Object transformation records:
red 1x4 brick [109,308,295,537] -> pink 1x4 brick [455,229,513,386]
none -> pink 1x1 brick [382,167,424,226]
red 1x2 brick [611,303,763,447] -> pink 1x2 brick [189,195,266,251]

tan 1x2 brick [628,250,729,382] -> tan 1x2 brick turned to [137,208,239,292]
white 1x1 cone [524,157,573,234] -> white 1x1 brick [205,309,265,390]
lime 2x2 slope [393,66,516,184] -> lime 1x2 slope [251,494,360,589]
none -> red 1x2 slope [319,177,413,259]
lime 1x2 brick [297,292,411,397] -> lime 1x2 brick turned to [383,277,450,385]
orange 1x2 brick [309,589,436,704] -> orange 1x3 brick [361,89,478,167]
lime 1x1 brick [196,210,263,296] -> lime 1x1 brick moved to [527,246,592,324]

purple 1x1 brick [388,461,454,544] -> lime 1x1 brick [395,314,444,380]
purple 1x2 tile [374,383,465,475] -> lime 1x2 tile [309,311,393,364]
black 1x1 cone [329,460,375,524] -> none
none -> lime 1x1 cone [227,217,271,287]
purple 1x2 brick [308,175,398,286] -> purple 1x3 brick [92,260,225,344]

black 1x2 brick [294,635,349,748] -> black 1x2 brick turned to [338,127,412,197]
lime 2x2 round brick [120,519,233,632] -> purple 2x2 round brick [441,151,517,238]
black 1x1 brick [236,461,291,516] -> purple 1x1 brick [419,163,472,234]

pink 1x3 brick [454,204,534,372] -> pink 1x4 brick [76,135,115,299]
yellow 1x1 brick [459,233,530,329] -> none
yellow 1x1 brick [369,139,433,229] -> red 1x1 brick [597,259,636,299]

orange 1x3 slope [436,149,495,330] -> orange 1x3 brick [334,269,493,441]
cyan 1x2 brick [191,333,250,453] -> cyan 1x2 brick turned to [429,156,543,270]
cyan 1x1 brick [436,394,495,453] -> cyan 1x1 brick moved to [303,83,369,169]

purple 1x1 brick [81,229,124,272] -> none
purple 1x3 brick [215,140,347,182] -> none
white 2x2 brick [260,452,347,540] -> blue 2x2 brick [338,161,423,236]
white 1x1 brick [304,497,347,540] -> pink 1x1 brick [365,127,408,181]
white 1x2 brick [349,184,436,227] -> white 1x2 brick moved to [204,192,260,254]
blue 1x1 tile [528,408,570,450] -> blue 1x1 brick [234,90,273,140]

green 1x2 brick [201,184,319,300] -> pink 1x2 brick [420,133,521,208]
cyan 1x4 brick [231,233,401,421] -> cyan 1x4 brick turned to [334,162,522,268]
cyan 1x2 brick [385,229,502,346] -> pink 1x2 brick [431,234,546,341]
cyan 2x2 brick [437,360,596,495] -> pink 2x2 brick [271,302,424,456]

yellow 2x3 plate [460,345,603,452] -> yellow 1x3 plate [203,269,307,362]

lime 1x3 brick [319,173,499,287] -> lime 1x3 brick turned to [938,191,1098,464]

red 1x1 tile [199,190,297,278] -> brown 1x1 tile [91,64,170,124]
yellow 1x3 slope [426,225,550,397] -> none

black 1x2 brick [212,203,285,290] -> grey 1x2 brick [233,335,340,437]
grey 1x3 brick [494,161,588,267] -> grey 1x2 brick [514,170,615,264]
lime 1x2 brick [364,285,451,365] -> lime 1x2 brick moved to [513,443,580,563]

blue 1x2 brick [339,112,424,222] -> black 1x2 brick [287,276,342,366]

# What you should do
Make a copy of each line in the records that has the word "lime".

# Task result
lime 2x2 slope [393,66,516,184] -> lime 1x2 slope [251,494,360,589]
lime 1x2 brick [297,292,411,397] -> lime 1x2 brick turned to [383,277,450,385]
lime 1x1 brick [196,210,263,296] -> lime 1x1 brick moved to [527,246,592,324]
purple 1x1 brick [388,461,454,544] -> lime 1x1 brick [395,314,444,380]
purple 1x2 tile [374,383,465,475] -> lime 1x2 tile [309,311,393,364]
none -> lime 1x1 cone [227,217,271,287]
lime 2x2 round brick [120,519,233,632] -> purple 2x2 round brick [441,151,517,238]
lime 1x3 brick [319,173,499,287] -> lime 1x3 brick turned to [938,191,1098,464]
lime 1x2 brick [364,285,451,365] -> lime 1x2 brick moved to [513,443,580,563]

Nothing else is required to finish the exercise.